(DATA PROVIDED Opens)
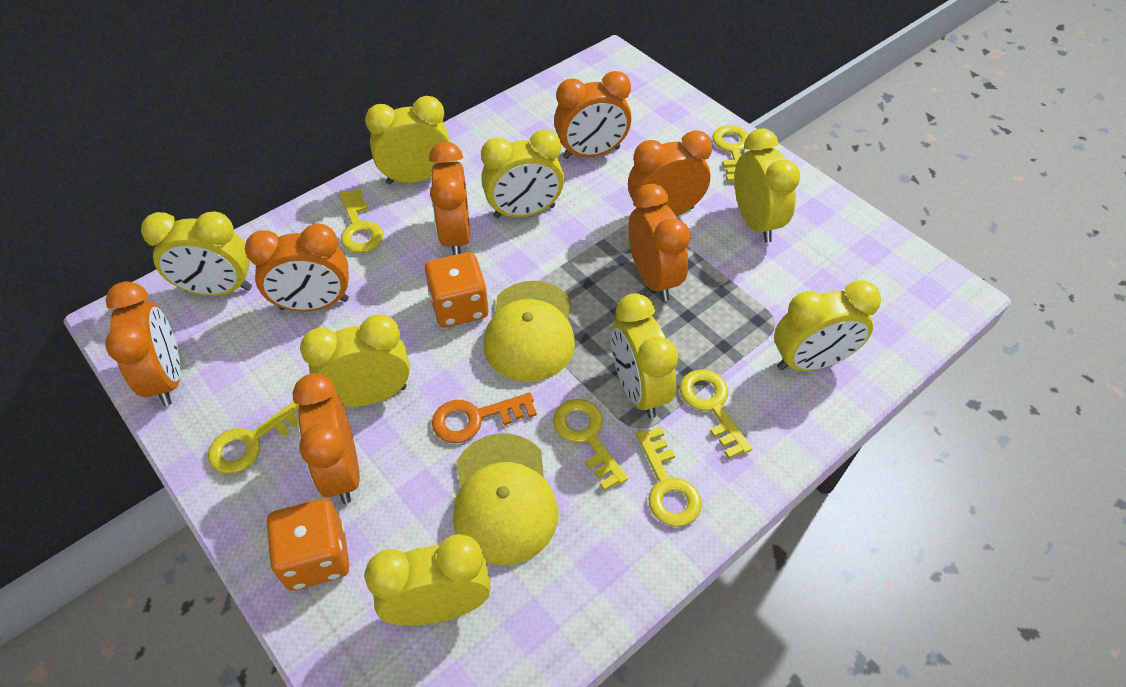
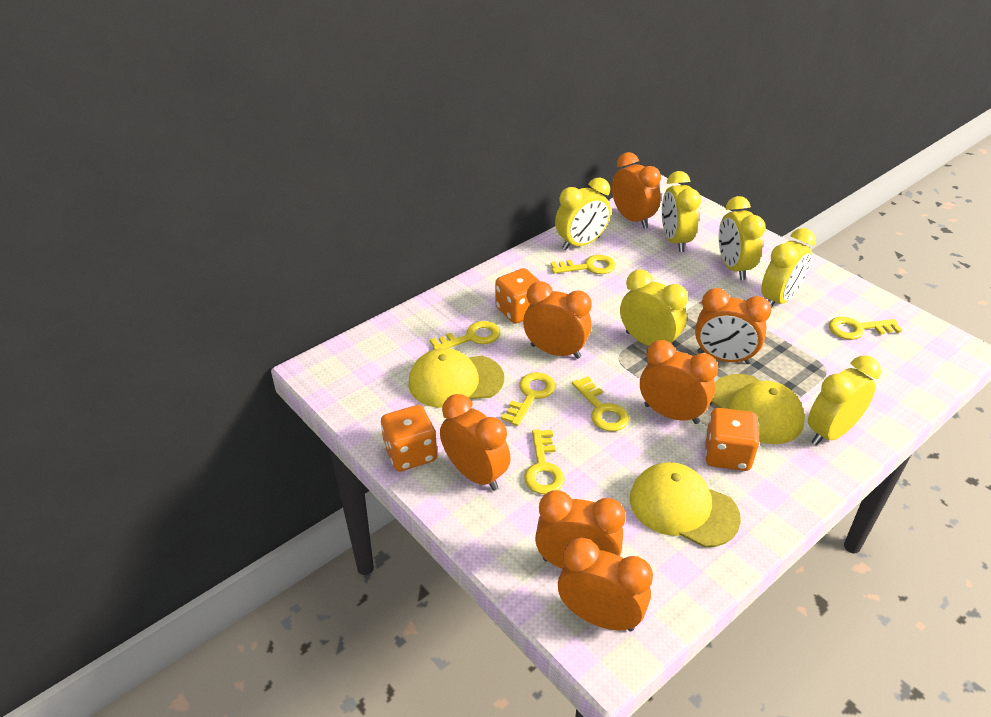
orange dice: 2 -> 3
orange key: 1 -> 0
yellow cap: 2 -> 3
yellow clock: 8 -> 6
(DATA PROVIDED Closes)
Would you reproduce the listing above exactly, without any of its images?

orange dice: 2 -> 3
orange key: 1 -> 0
yellow cap: 2 -> 3
yellow clock: 8 -> 6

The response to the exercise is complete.